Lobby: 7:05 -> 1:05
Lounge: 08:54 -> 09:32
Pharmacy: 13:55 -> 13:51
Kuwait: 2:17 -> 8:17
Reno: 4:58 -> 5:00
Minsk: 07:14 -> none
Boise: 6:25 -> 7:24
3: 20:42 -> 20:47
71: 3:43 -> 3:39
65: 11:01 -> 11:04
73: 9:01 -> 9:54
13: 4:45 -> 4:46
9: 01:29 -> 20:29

________________________

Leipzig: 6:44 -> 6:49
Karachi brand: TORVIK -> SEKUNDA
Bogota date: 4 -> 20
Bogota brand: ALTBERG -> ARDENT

________________________

Goal » Pick out and copy each line of the records that contains the word "Bogota".

Result »
Bogota date: 4 -> 20
Bogota brand: ALTBERG -> ARDENT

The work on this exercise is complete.